◆ Assigned task
For this exercise, write out each entry below exactly, omitting the images.
---------- Provided records
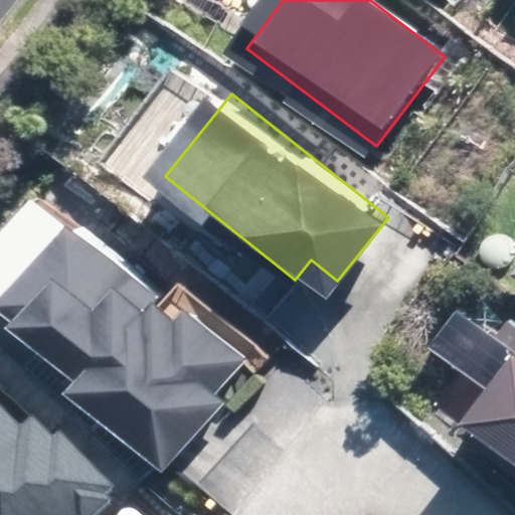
[(84,224),(17,299),(102,374),(96,387),(175,458),(230,396),(218,385),(238,363),(84,224)]
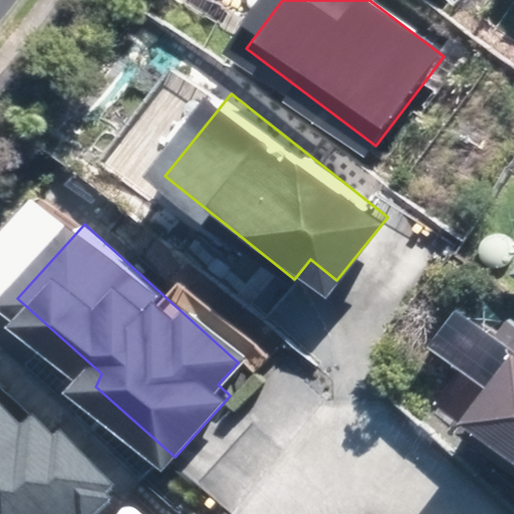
[(513,388),(482,427),(513,452),(513,388)]
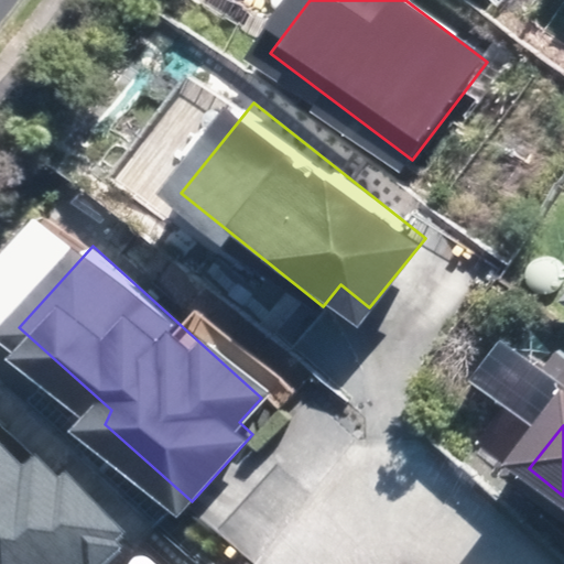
[(0,434),(0,563),(100,563),(128,540),(58,465),(42,480),(0,434)]
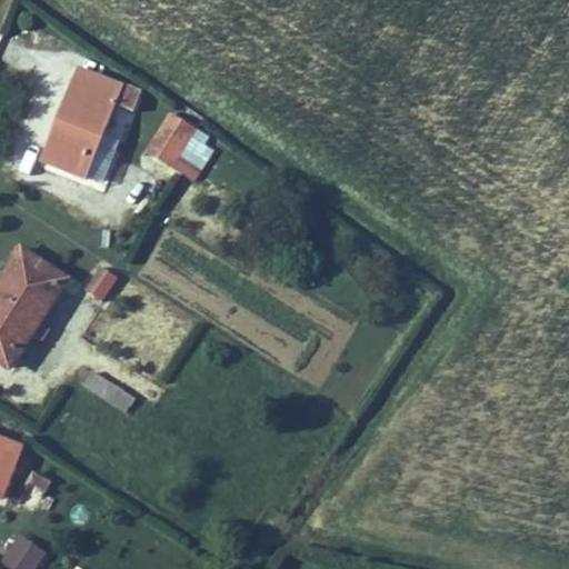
[(128,62),(82,47),(50,140),(96,156),(128,62)]
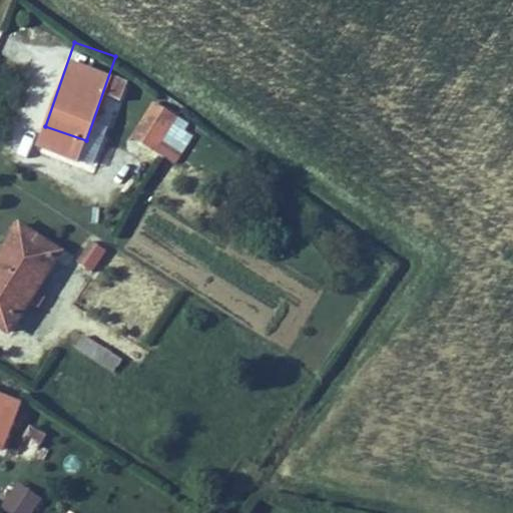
[(184,91),(161,80),(143,120),(165,131),(184,91)]
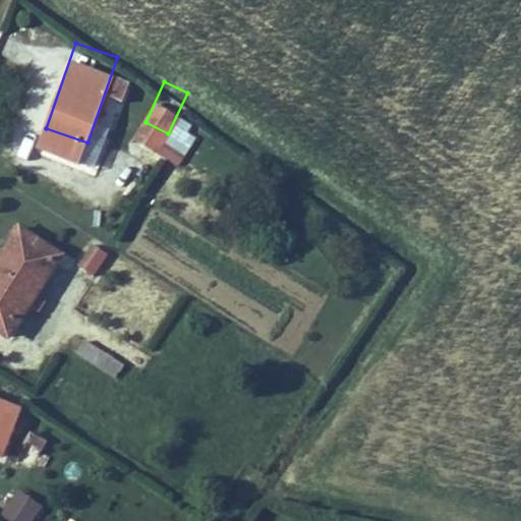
[(27,223),(62,246),(68,236),(19,204),(0,232),(0,262),(1,263),(27,223)]
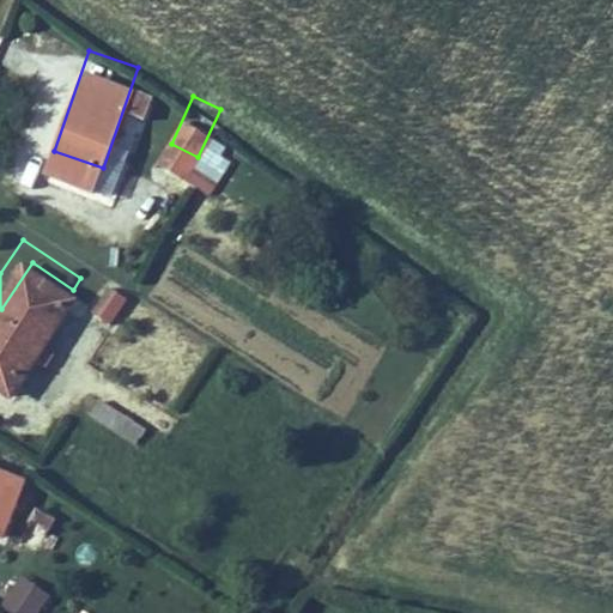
[(0,362),(16,372),(73,290),(32,262),(1,309),(0,308),(0,362)]
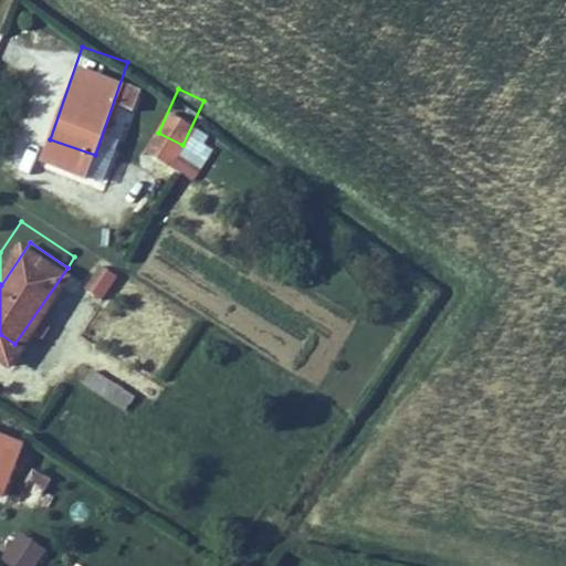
[(101,264),(84,289),(102,301),(118,276),(101,264)]
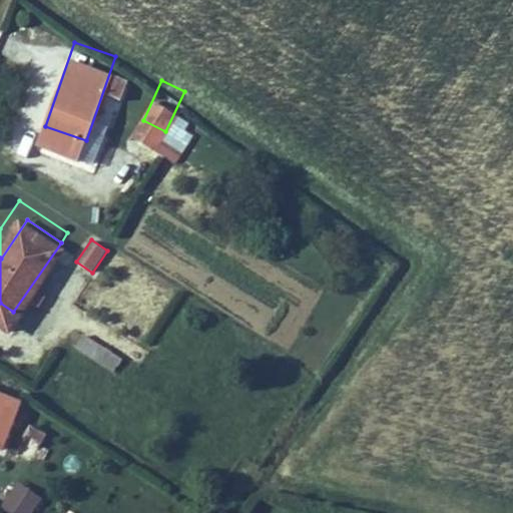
[(114,373),(123,358),(82,334),(73,348),(114,373)]
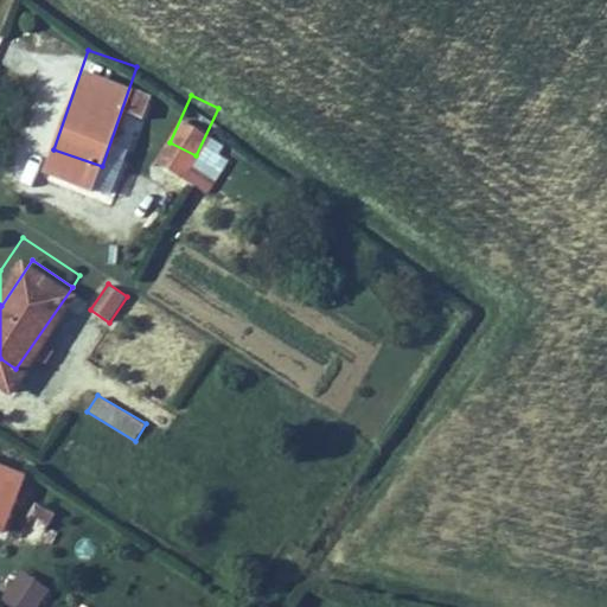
[(0,518),(5,519),(26,461),(0,451),(0,518)]
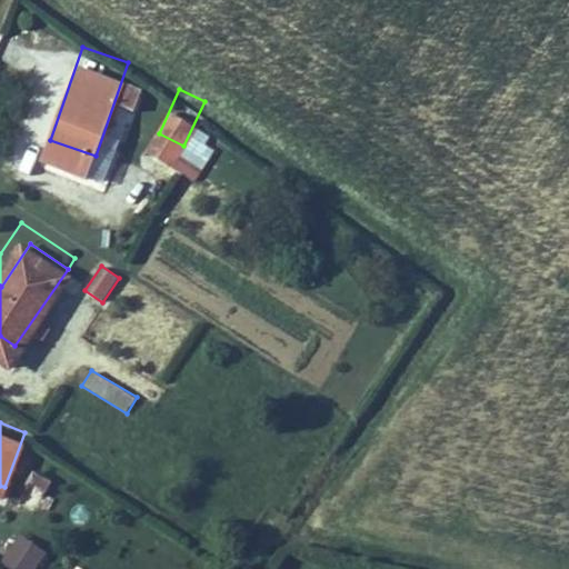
[(48,502),(65,470),(48,461),(31,493),(48,502)]
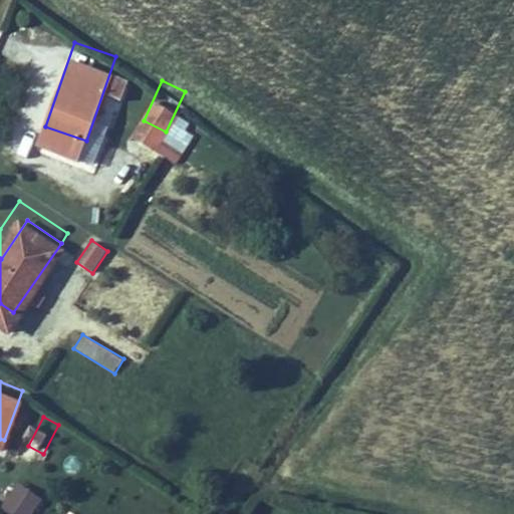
[(18,482),(0,505),(0,506),(10,513),(32,513),(42,500),(18,482)]
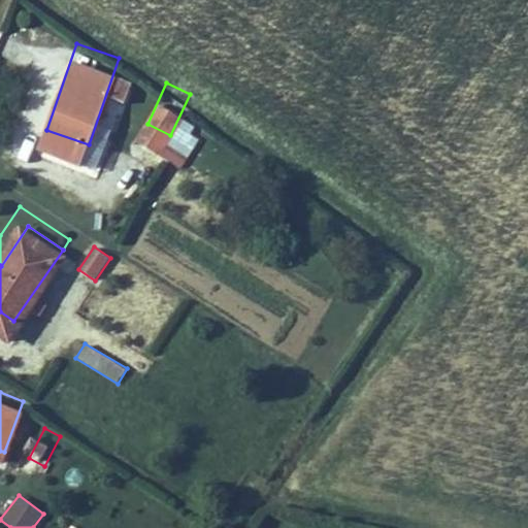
All buildings are outlined.
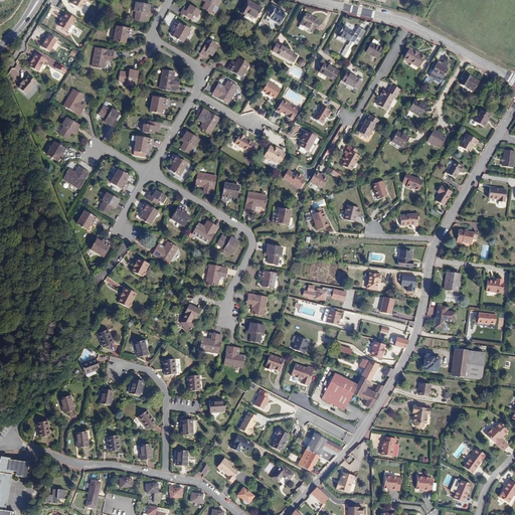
[(87,0),(74,0),(72,4),(81,9),(87,0)]
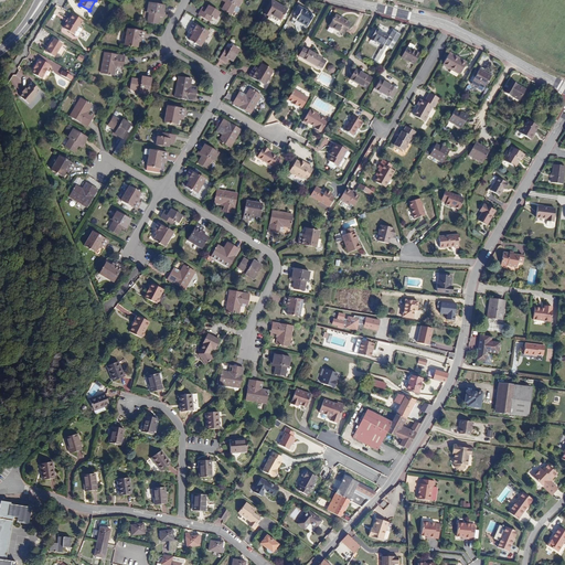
[(225,0),(227,1),(223,10),(232,14),(236,7),(238,8),(242,0),(225,0)]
--------------------
◆ Written reply
[(84,224),(17,299),(102,374),(96,387),(175,458),(230,396),(218,385),(238,363),(84,224)]
[(513,388),(482,427),(513,452),(513,388)]
[(0,434),(0,563),(100,563),(128,540),(58,465),(42,480),(0,434)]
[(128,62),(82,47),(50,140),(96,156),(128,62)]
[(184,91),(161,80),(143,120),(165,131),(184,91)]
[(27,223),(62,246),(68,236),(19,204),(0,232),(0,262),(1,263),(27,223)]
[(0,362),(16,372),(73,290),(32,262),(1,309),(0,308),(0,362)]
[(101,264),(84,289),(102,301),(118,276),(101,264)]
[(114,373),(123,358),(82,334),(73,348),(114,373)]
[(0,518),(5,519),(26,461),(0,451),(0,518)]
[(48,502),(65,470),(48,461),(31,493),(48,502)]
[(18,482),(0,505),(0,506),(10,513),(32,513),(42,500),(18,482)]
All buildings are outlined.
[(87,0),(74,0),(72,4),(81,9),(87,0)]
[(225,0),(227,1),(223,10),(232,14),(236,7),(238,8),(242,0),(225,0)]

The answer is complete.